** Opening Dataset excerpts block **

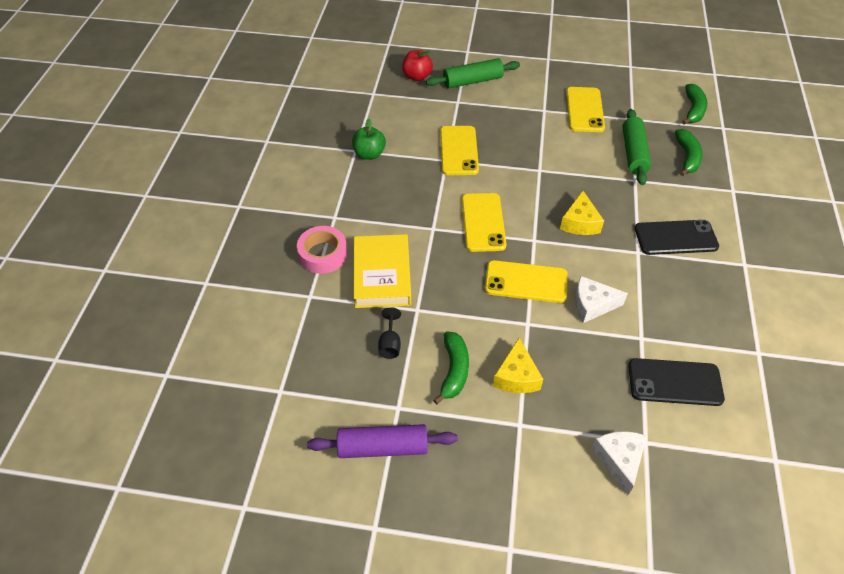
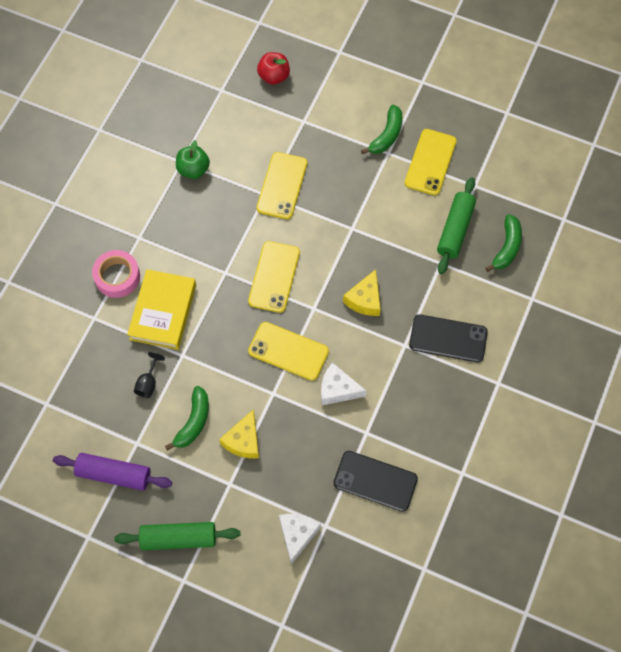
camera: 15 degrees right, 15 degrees up
(472, 81) = (329, 96): green rolling pin -> green rolling pin (178, 538)
(693, 110) = (544, 188): green banana -> green banana (386, 135)

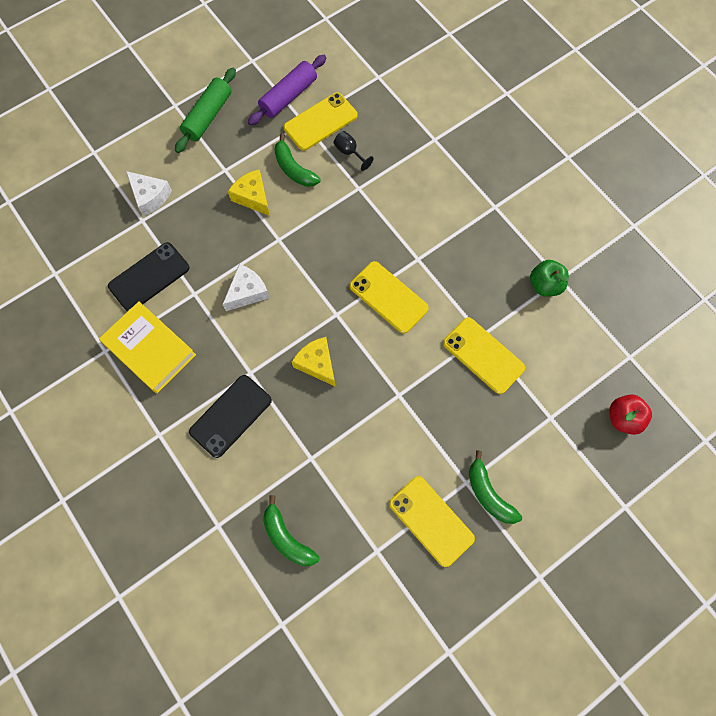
camera: 120 degrees right, 5 degrees up
(117, 277) = (464, 173): pink tape -> none
(163, 312) = (408, 192): yellow book -> yellow book (150, 349)
(288, 351) = (308, 271): yellow phone -> yellow phone (320, 122)
(455, 230) = (338, 496): green rolling pin -> none

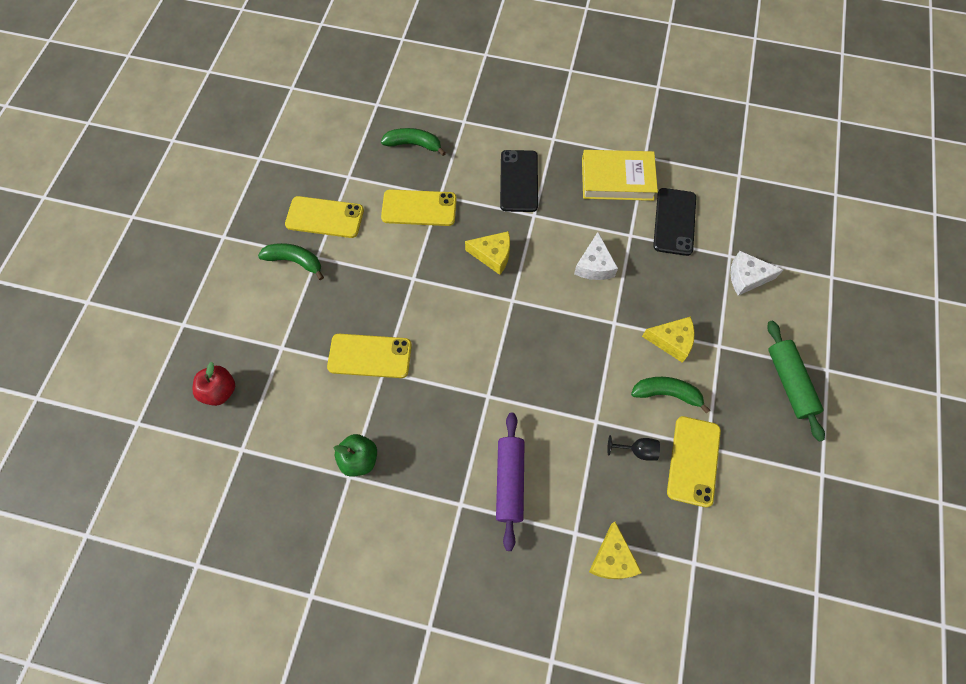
camera: 140 degrees right, 5 degrees down
(288, 96) = (748, 463): purple rolling pin -> purple rolling pin (510, 481)
(388, 297) = (484, 344): yellow phone -> yellow phone (419, 208)
(424, 112) = (612, 558): none -> yellow cheese

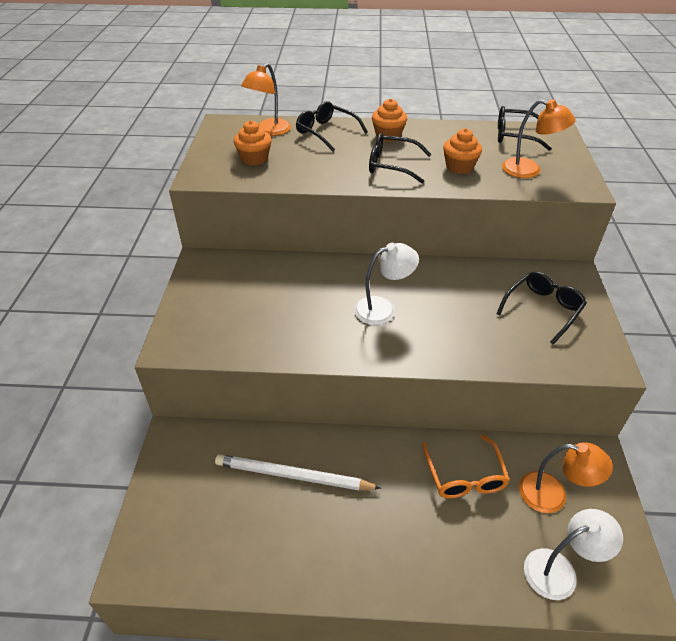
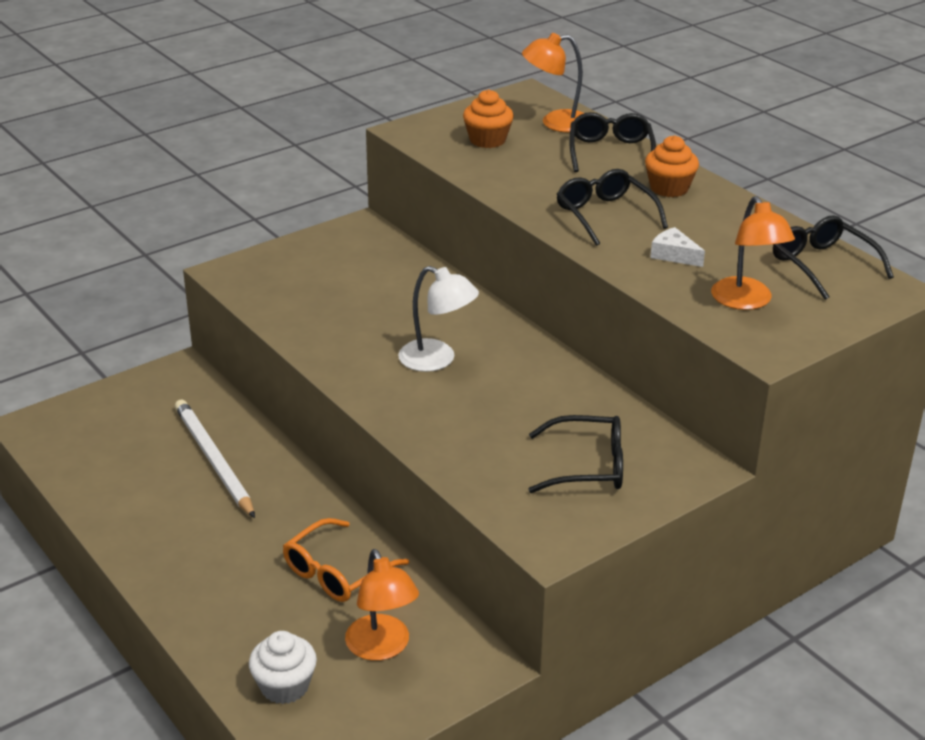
camera: 50 degrees right, 10 degrees down
(459, 167) = (674, 255): orange cupcake -> white cheese
(559, 570) = (285, 686): white lamp -> white cupcake

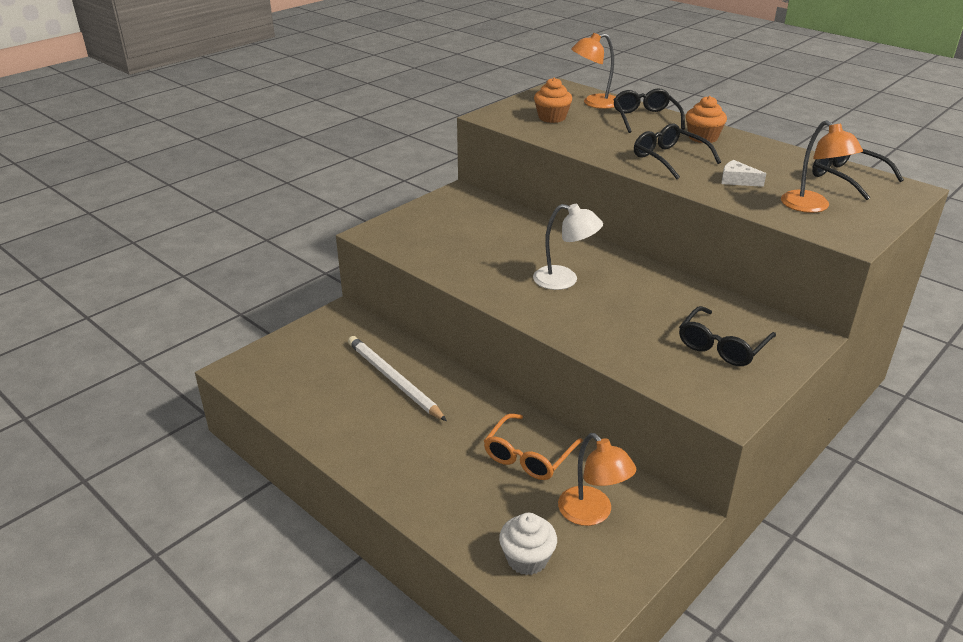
camera: 10 degrees left, 0 degrees up
(588, 466) = (722, 346): black glasses -> black glasses turned 135 degrees clockwise

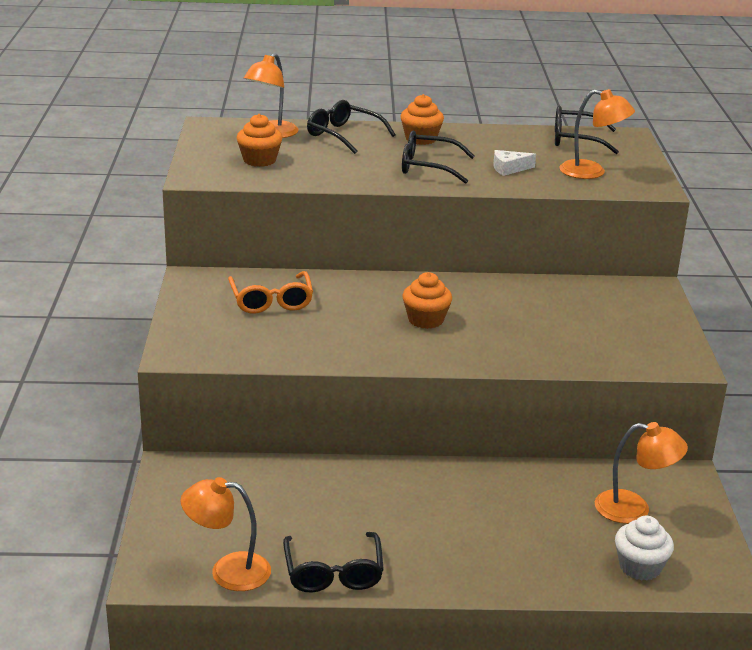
camera: 45 degrees left, 5 degrees down
(274, 390) = (228, 571): none -> orange lamp
(393, 380) = (327, 499): white pencil -> none
(528, 456) = (531, 496): orange glasses -> orange glasses (271, 301)
(564, 280) = (426, 320): white lamp -> orange cupcake
(722, 346) = (614, 319): black glasses -> black glasses (333, 573)

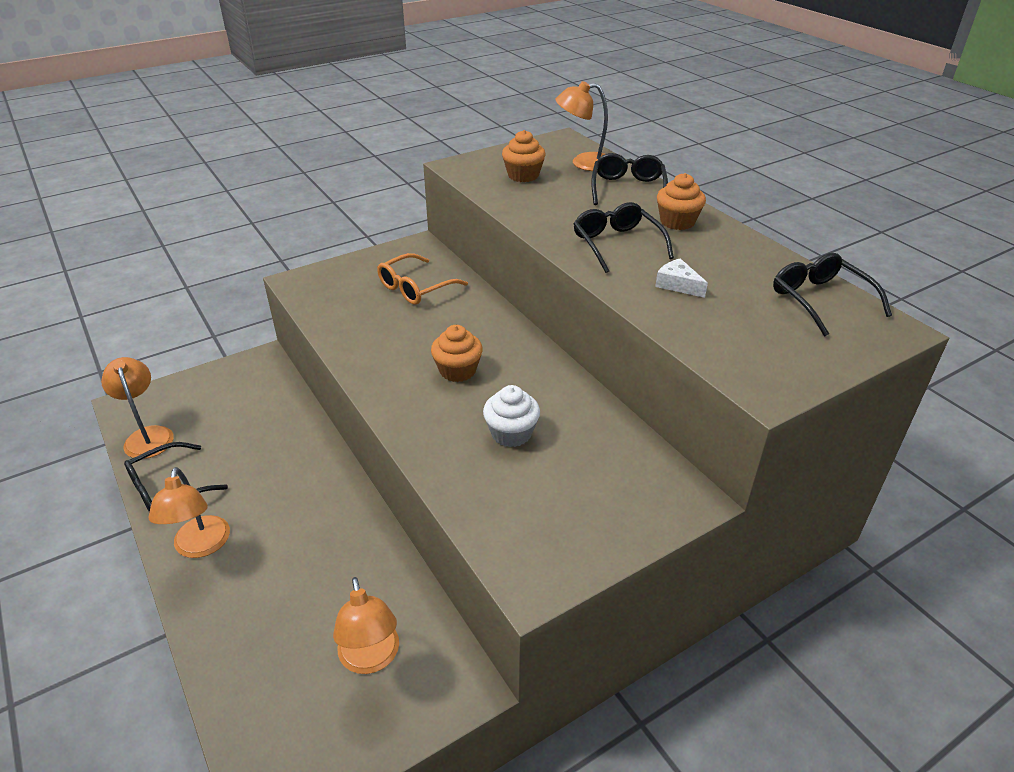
camera: 60 degrees right, 10 degrees up
(592, 172) = (746, 335): orange lamp -> orange lamp (200, 546)
(640, 567) = (268, 699): white cupcake -> white cupcake (511, 433)

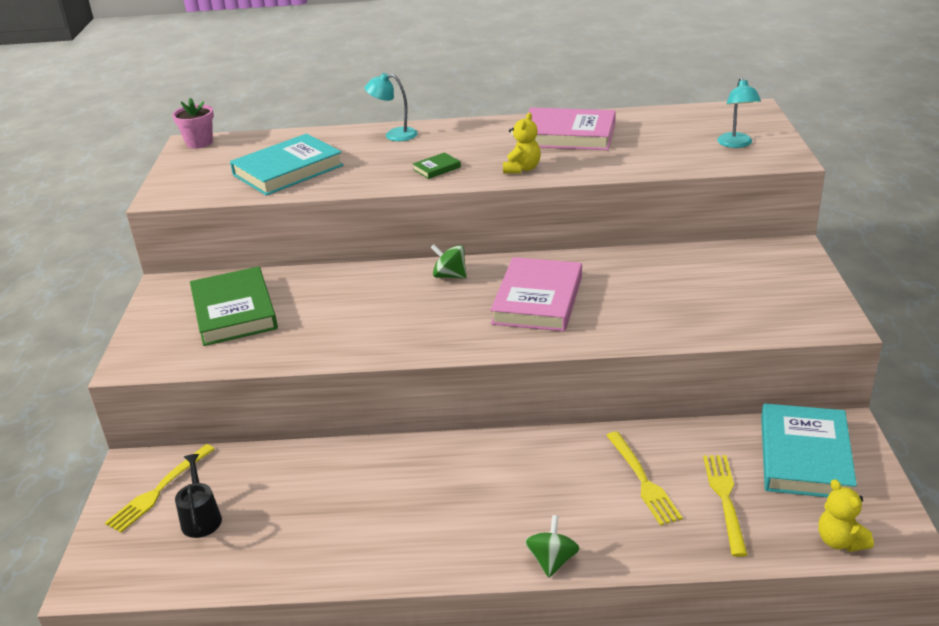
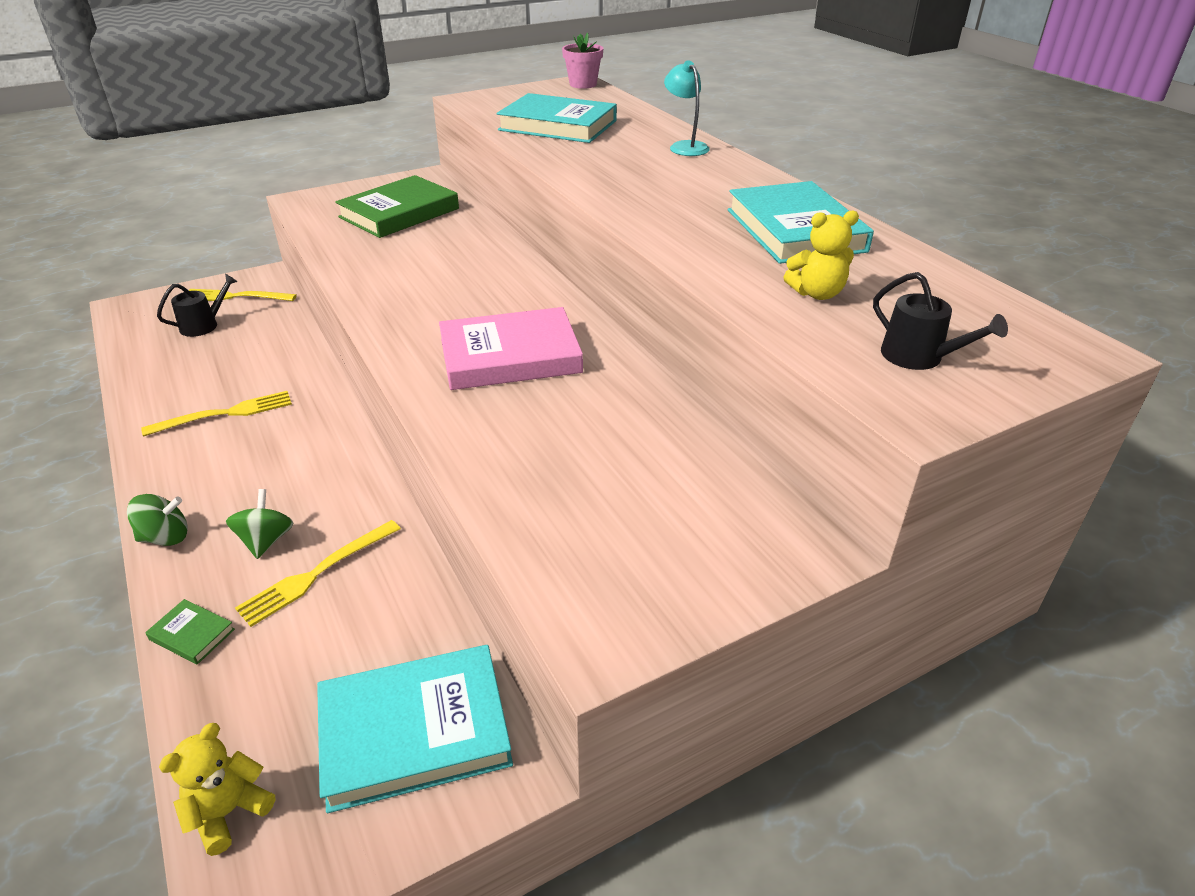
camera: 60 degrees right, 5 degrees up
(436, 168) = (624, 182): green book -> green book (192, 634)
(450, 276) = (527, 292): green spinning top -> green spinning top (266, 541)
(522, 169) = (667, 224): yellow teddy bear -> yellow teddy bear (817, 293)
(568, 135) = (794, 230): pink book -> turquoise book
(725, 499) = (297, 660): yellow fork -> yellow fork (225, 414)
(736, 144) = (918, 357): turquoise lamp -> black watering can

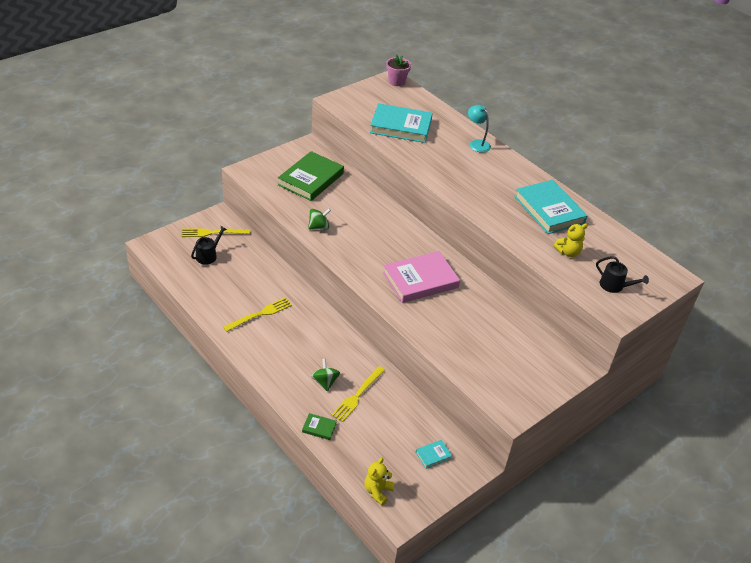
camera: 15 degrees left, 5 degrees up
(165, 537) = (276, 385): green spinning top -> green spinning top (319, 227)
(415, 731) = (433, 455): turquoise book -> turquoise book, size x0.43

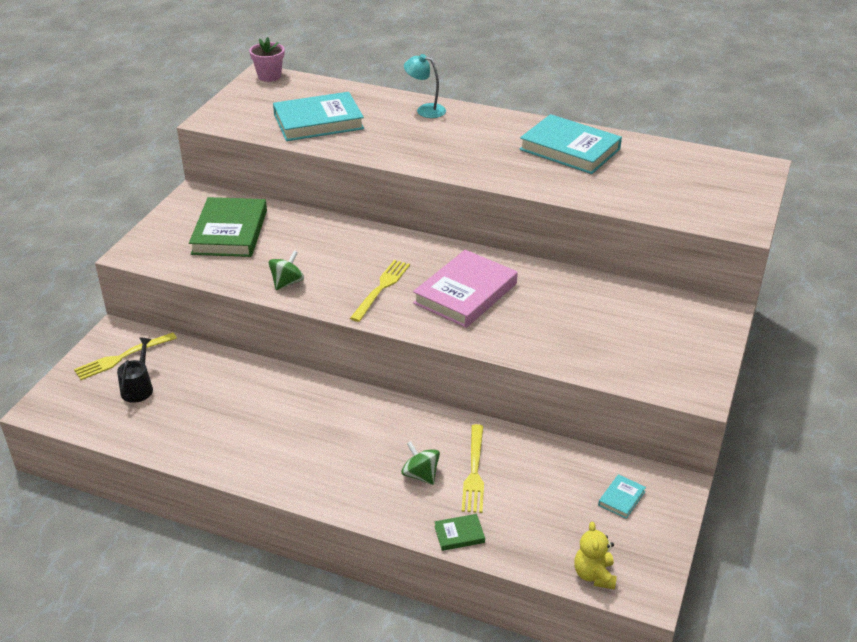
camera: 25 degrees left, 5 degrees down
(260, 314) = (269, 430): yellow fork -> yellow fork (381, 288)
(568, 252) = (631, 184): yellow teddy bear -> none
(614, 286) = (711, 199): black watering can -> none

** Closing Dataset excerpts block **

**Problem description**
Restate the data above verbatim, skipping every image.

**Answer for the task**
camera: 15 degrees right, 15 degrees up
(472, 81) = (329, 96): green rolling pin -> green rolling pin (178, 538)
(693, 110) = (544, 188): green banana -> green banana (386, 135)

camera: 120 degrees right, 5 degrees up
(117, 277) = (464, 173): pink tape -> none
(163, 312) = (408, 192): yellow book -> yellow book (150, 349)
(288, 351) = (308, 271): yellow phone -> yellow phone (320, 122)
(455, 230) = (338, 496): green rolling pin -> none

camera: 140 degrees right, 5 degrees down
(288, 96) = (748, 463): purple rolling pin -> purple rolling pin (510, 481)
(388, 297) = (484, 344): yellow phone -> yellow phone (419, 208)
(424, 112) = (612, 558): none -> yellow cheese

camera: 50 degrees right, 10 degrees down
(459, 167) = (674, 255): orange cupcake -> white cheese
(559, 570) = (285, 686): white lamp -> white cupcake

camera: 10 degrees left, 0 degrees up
(588, 466) = (722, 346): black glasses -> black glasses turned 135 degrees clockwise

camera: 45 degrees left, 5 degrees down
(274, 390) = (228, 571): none -> orange lamp
(393, 380) = (327, 499): white pencil -> none
(528, 456) = (531, 496): orange glasses -> orange glasses (271, 301)
(564, 280) = (426, 320): white lamp -> orange cupcake
(722, 346) = (614, 319): black glasses -> black glasses (333, 573)

camera: 60 degrees right, 10 degrees up
(592, 172) = (746, 335): orange lamp -> orange lamp (200, 546)
(640, 567) = (268, 699): white cupcake -> white cupcake (511, 433)

camera: 60 degrees right, 5 degrees up
(436, 168) = (624, 182): green book -> green book (192, 634)
(450, 276) = (527, 292): green spinning top -> green spinning top (266, 541)
(522, 169) = (667, 224): yellow teddy bear -> yellow teddy bear (817, 293)
(568, 135) = (794, 230): pink book -> turquoise book
(725, 499) = (297, 660): yellow fork -> yellow fork (225, 414)
(736, 144) = (918, 357): turquoise lamp -> black watering can

camera: 15 degrees left, 5 degrees up
(165, 537) = (276, 385): green spinning top -> green spinning top (319, 227)
(415, 731) = (433, 455): turquoise book -> turquoise book, size x0.43

camera: 25 degrees left, 5 degrees down
(260, 314) = (269, 430): yellow fork -> yellow fork (381, 288)
(568, 252) = (631, 184): yellow teddy bear -> none
(614, 286) = (711, 199): black watering can -> none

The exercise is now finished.